The task: Pictures are not part of the copy; retype all the records below exactly.

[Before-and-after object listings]
*-*-*

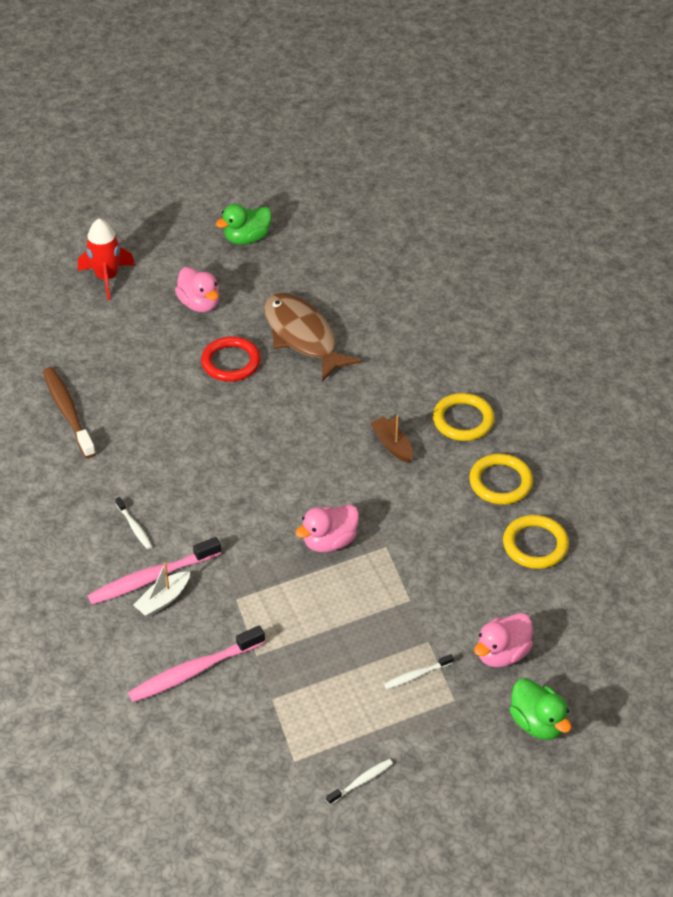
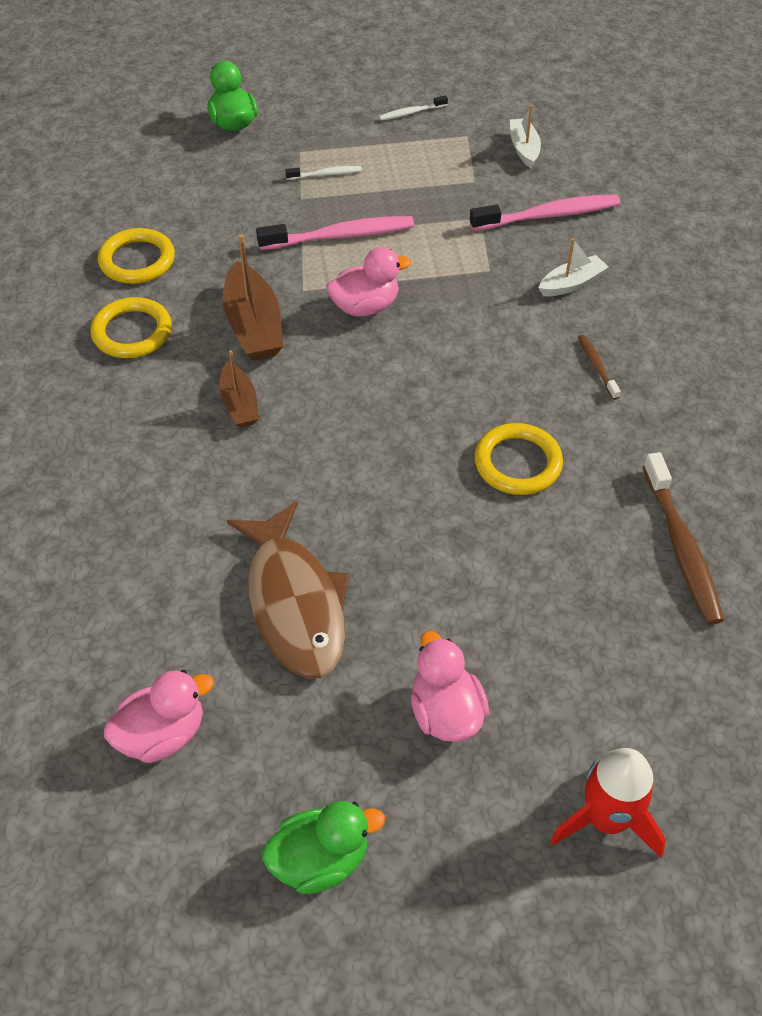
camera: 165 degrees left, 5 degrees up
(134, 527) = (597, 367): white toothbrush -> brown toothbrush
(152, 578) = (582, 307): pink toothbrush -> pink toothbrush (340, 236)
(231, 362) = (420, 580): red ring -> none
(232, 755) = (524, 148): none -> white boat
(410, 506) = (254, 326): none -> brown boat
(463, 420) = (130, 418): yellow ring -> yellow ring (517, 463)
(502, 653) = (233, 176): pink duck -> pink duck (162, 734)

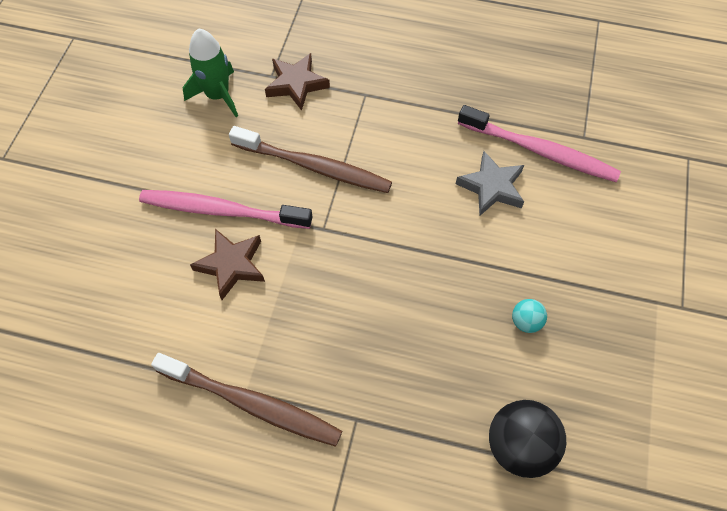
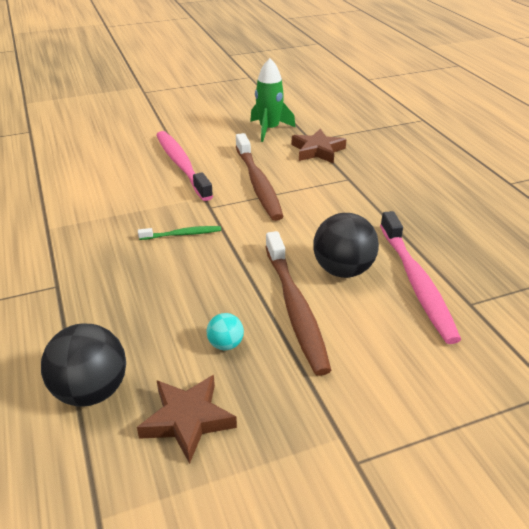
camera: 55 degrees right, 25 degrees down
(232, 265) = (142, 184): brown star -> brown star (187, 420)
(252, 404) = (38, 235): brown toothbrush -> brown toothbrush (295, 308)
(352, 275) = (182, 234): none -> green toothbrush
(491, 187) = (343, 270): grey star -> black ball

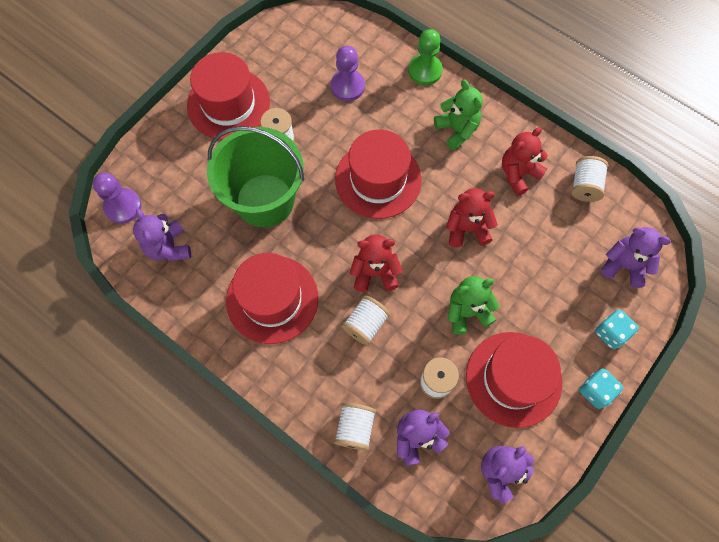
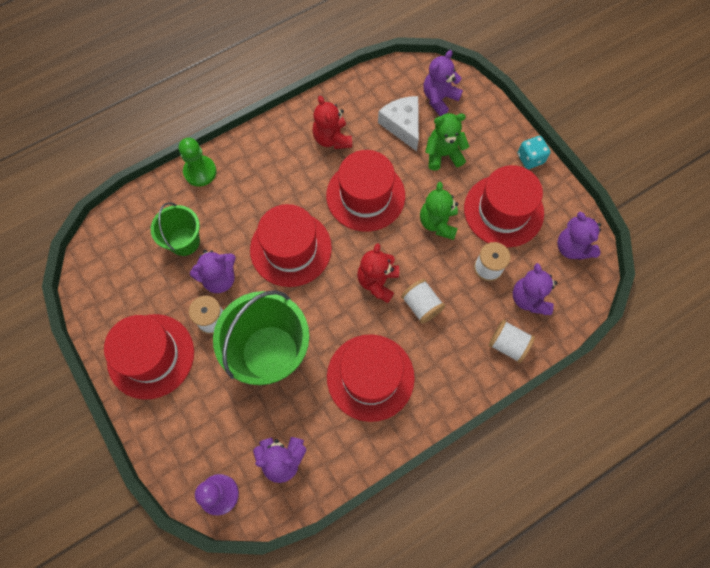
camera: 70 degrees left, 0 degrees up
(322, 129) = (219, 278): none -> purple teddy bear
(347, 86) = (184, 241): purple pawn -> green bucket
(457, 130) = (271, 168): green teddy bear -> green teddy bear (443, 154)
(467, 228) = (365, 195): red teddy bear -> red hat
(569, 237) = (402, 125): none -> white cheese
(584, 186) = (362, 96): white spool -> none
(611, 333) = (489, 130): turquoise dice -> none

*-*-*

Result below:
camera: 165 degrees left, 5 degrees up
(134, 527) = (597, 367): white toothbrush -> brown toothbrush
(152, 578) = (582, 307): pink toothbrush -> pink toothbrush (340, 236)
(231, 362) = (420, 580): red ring -> none
(232, 755) = (524, 148): none -> white boat
(410, 506) = (254, 326): none -> brown boat
(463, 420) = (130, 418): yellow ring -> yellow ring (517, 463)
(502, 653) = (233, 176): pink duck -> pink duck (162, 734)

camera: 55 degrees right, 25 degrees down
(232, 265) = (142, 184): brown star -> brown star (187, 420)
(252, 404) = (38, 235): brown toothbrush -> brown toothbrush (295, 308)
(352, 275) = (182, 234): none -> green toothbrush
(491, 187) = (343, 270): grey star -> black ball

camera: 70 degrees left, 0 degrees up
(322, 129) = (219, 278): none -> purple teddy bear
(347, 86) = (184, 241): purple pawn -> green bucket
(457, 130) = (271, 168): green teddy bear -> green teddy bear (443, 154)
(467, 228) = (365, 195): red teddy bear -> red hat
(569, 237) = (402, 125): none -> white cheese
(584, 186) = (362, 96): white spool -> none
(611, 333) = (489, 130): turquoise dice -> none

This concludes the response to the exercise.